MATERIAL TO PROCESS:

--------

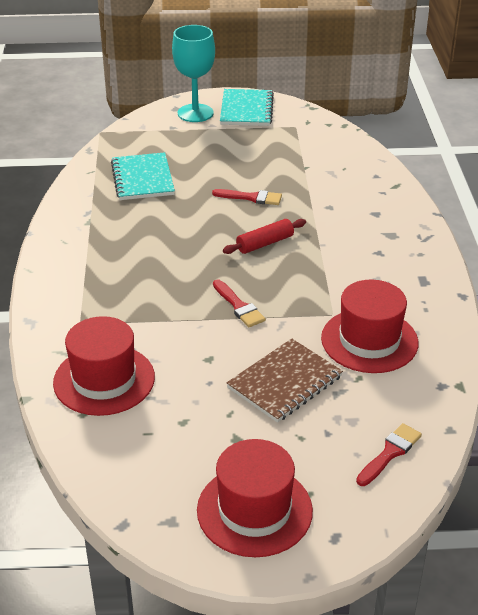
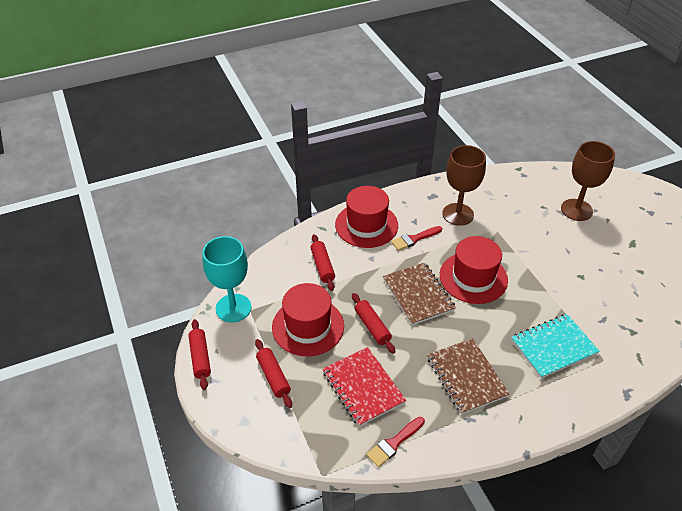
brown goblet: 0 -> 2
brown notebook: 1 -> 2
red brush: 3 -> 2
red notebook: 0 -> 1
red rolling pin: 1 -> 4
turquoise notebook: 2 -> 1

--------

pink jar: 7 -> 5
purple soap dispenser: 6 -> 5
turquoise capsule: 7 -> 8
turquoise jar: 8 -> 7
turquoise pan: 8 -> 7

--------

ACTION ITEM:
The lines above from the one with "brown goblet: 0 -> 2" through the one with "turquoise notebook: 2 -> 1" are to be duplicated exactly, ends included, with nothing added.

ANSWER FOR THE TASK:
brown goblet: 0 -> 2
brown notebook: 1 -> 2
red brush: 3 -> 2
red notebook: 0 -> 1
red rolling pin: 1 -> 4
turquoise notebook: 2 -> 1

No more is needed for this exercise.